** Opening Provided records block **

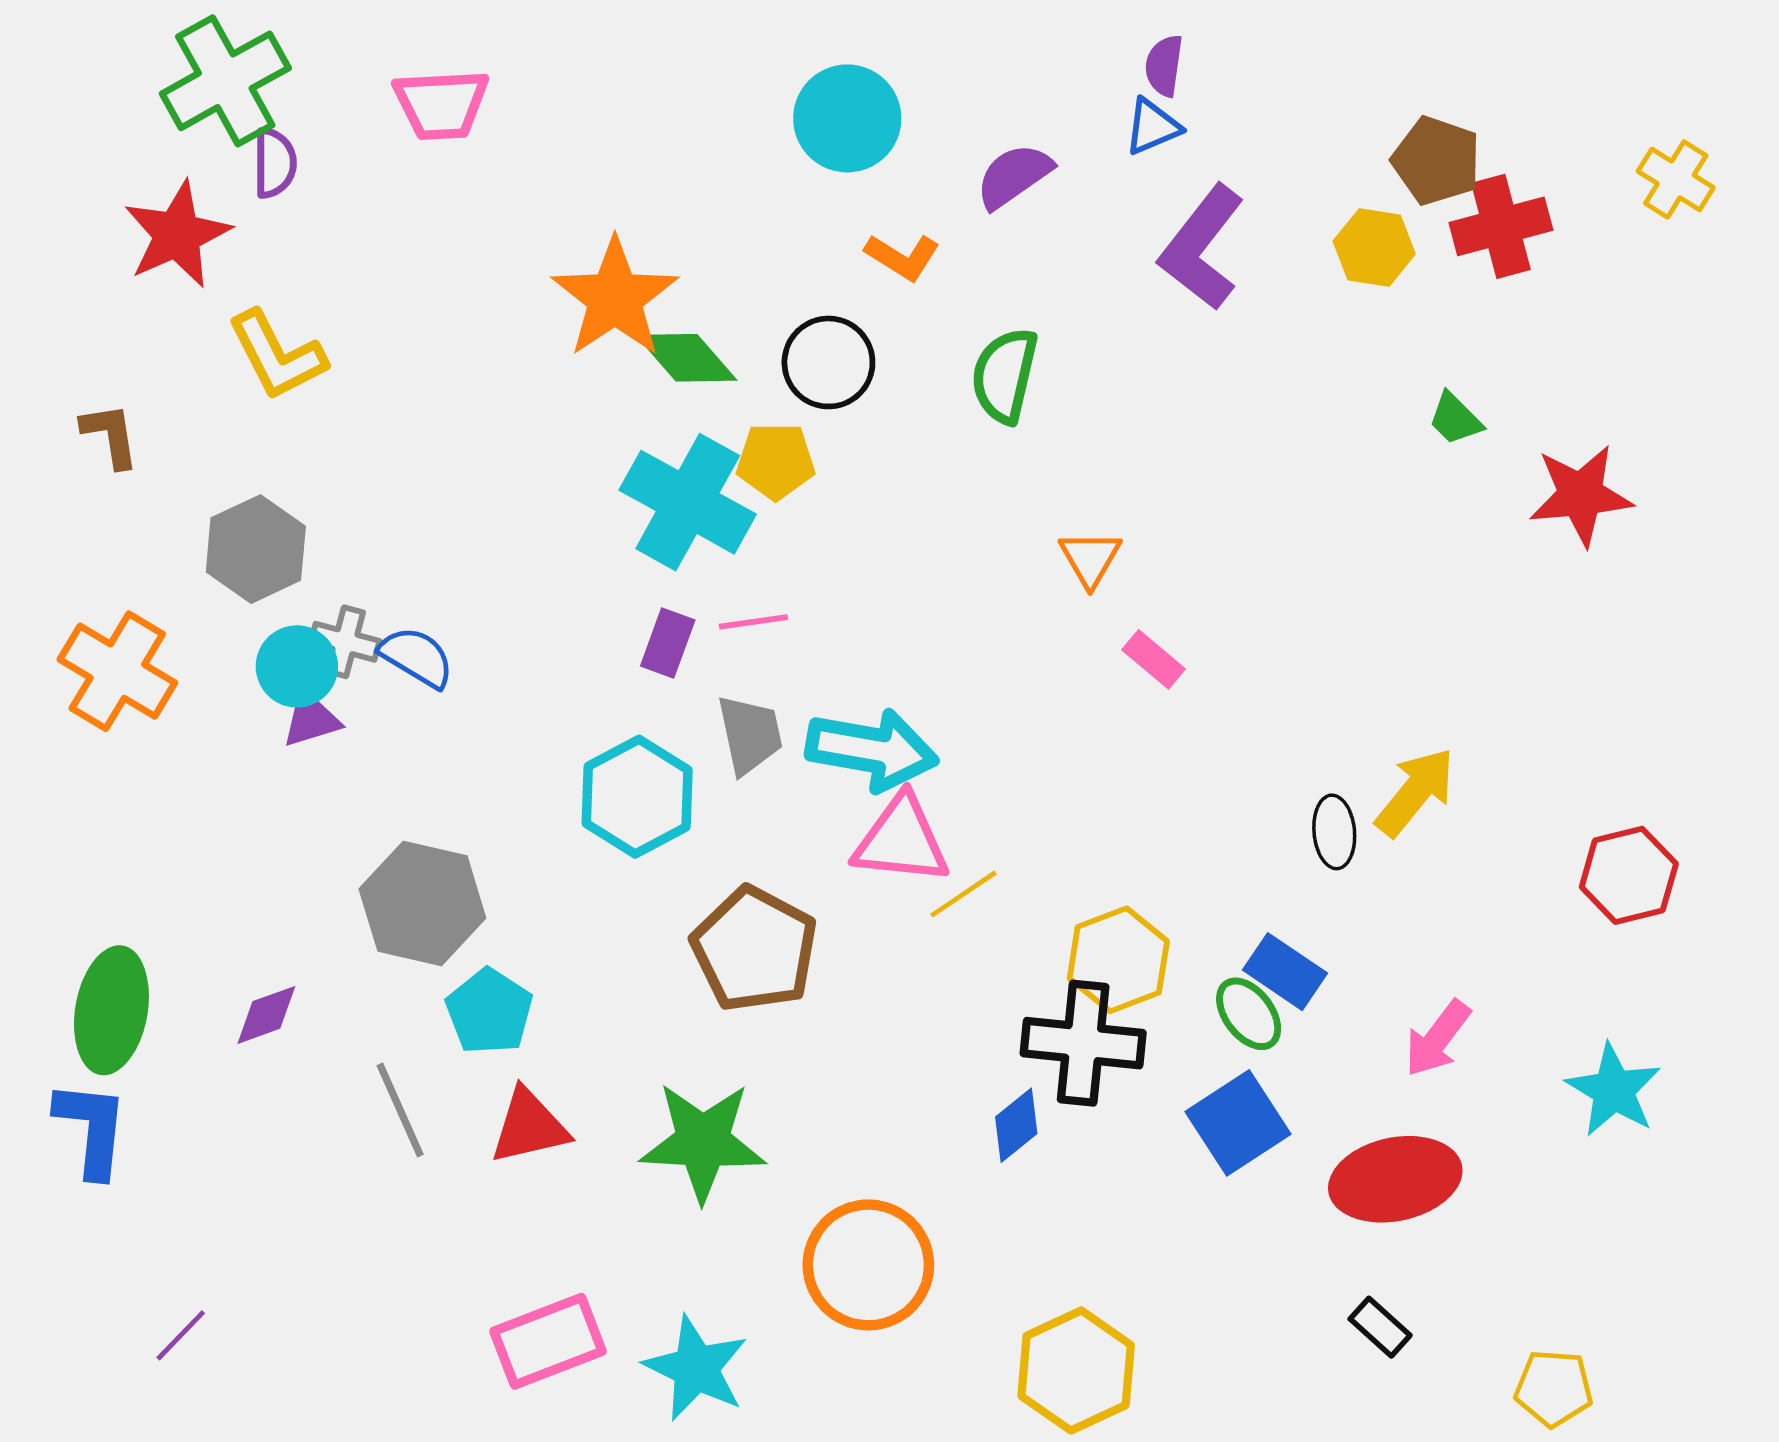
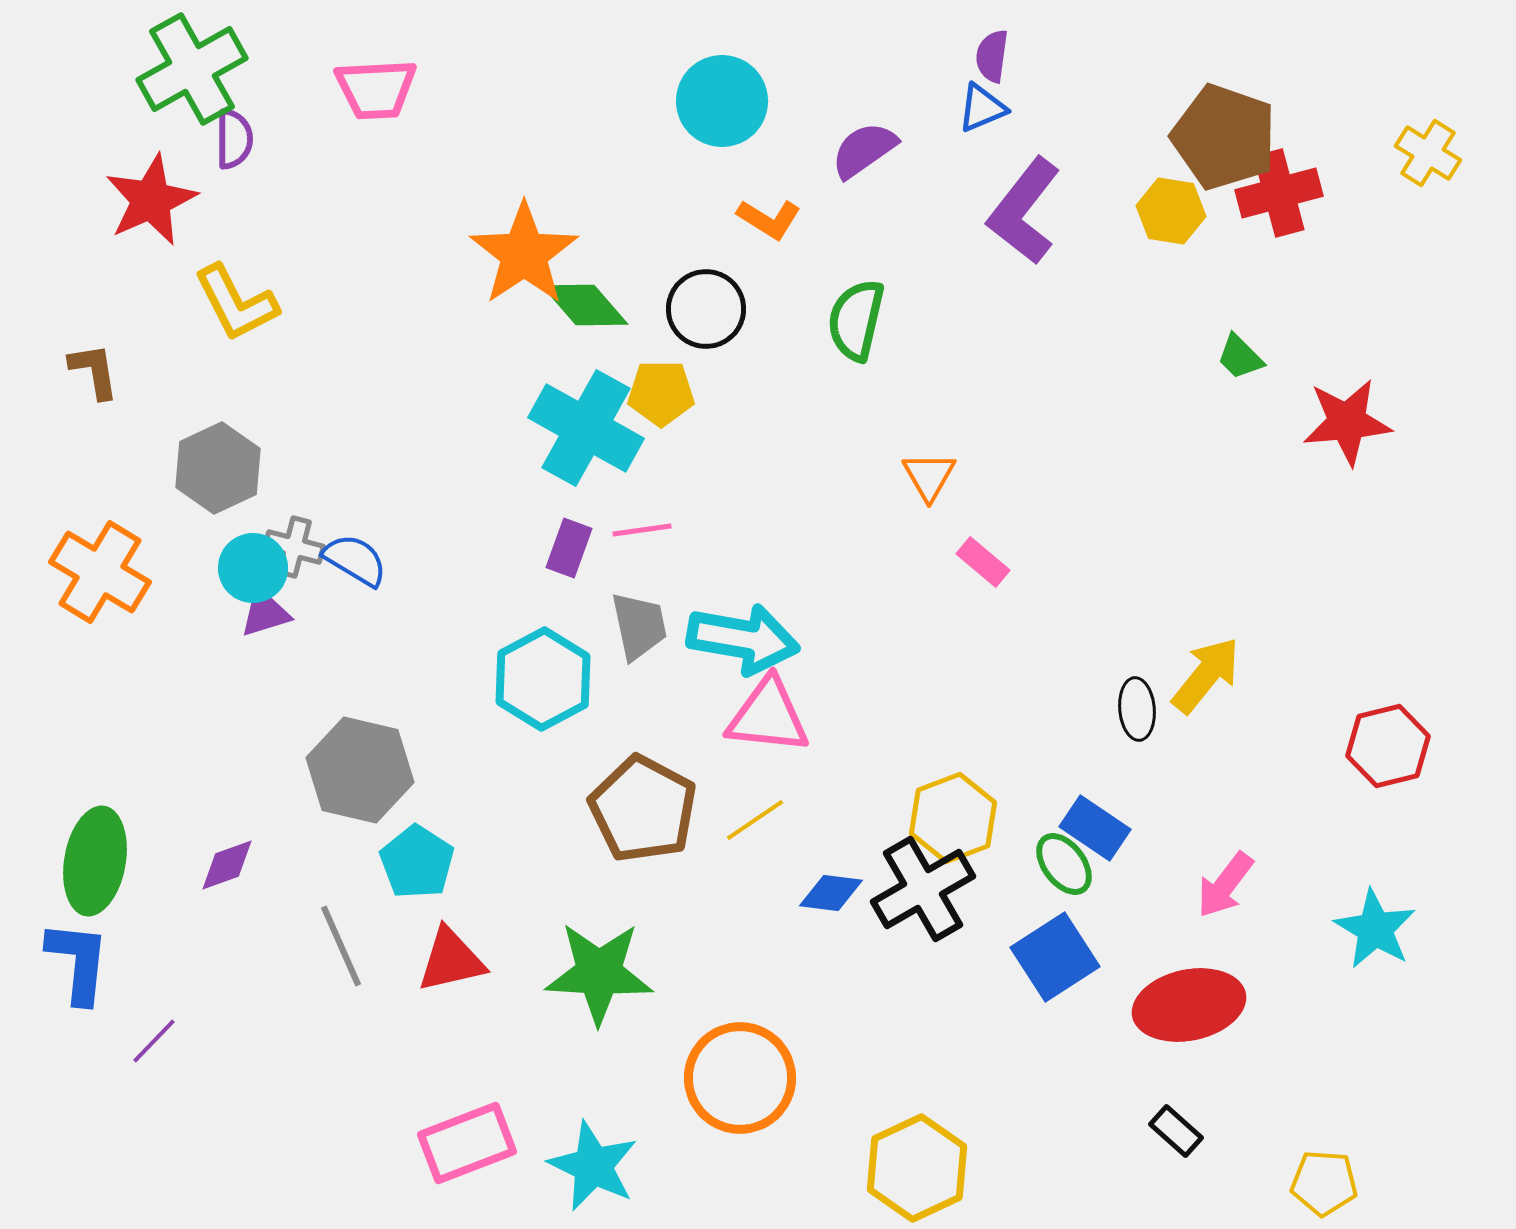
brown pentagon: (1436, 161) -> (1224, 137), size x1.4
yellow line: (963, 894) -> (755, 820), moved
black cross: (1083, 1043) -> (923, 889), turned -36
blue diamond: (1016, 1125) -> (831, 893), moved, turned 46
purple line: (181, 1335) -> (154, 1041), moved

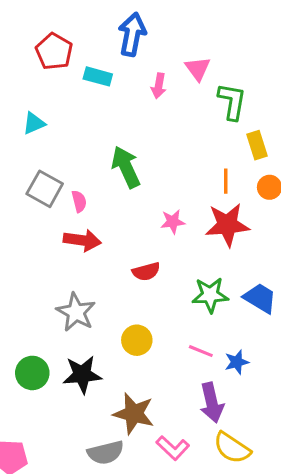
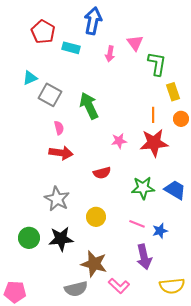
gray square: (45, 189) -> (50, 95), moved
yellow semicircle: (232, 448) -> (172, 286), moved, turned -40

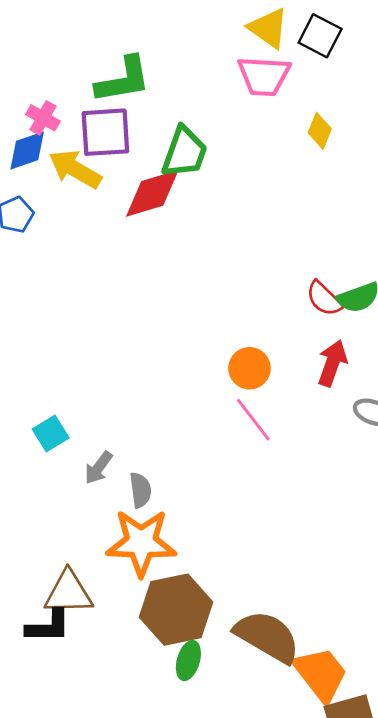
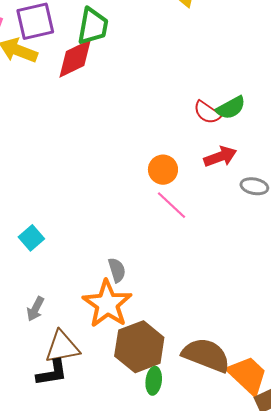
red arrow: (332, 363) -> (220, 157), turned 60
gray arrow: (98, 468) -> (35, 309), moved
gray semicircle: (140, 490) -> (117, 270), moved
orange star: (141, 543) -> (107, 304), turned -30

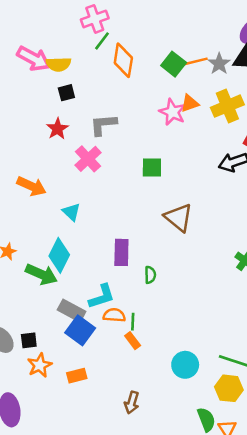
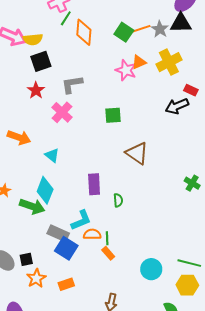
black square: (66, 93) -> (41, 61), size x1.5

** Closing Provided records block **

> Work item
Copy every record exactly, but skip the pictures.

> Solution to this task
brown pentagon: (1436, 161) -> (1224, 137), size x1.4
yellow line: (963, 894) -> (755, 820), moved
black cross: (1083, 1043) -> (923, 889), turned -36
blue diamond: (1016, 1125) -> (831, 893), moved, turned 46
purple line: (181, 1335) -> (154, 1041), moved

gray square: (45, 189) -> (50, 95), moved
yellow semicircle: (232, 448) -> (172, 286), moved, turned -40

red arrow: (332, 363) -> (220, 157), turned 60
gray arrow: (98, 468) -> (35, 309), moved
gray semicircle: (140, 490) -> (117, 270), moved
orange star: (141, 543) -> (107, 304), turned -30

black square: (66, 93) -> (41, 61), size x1.5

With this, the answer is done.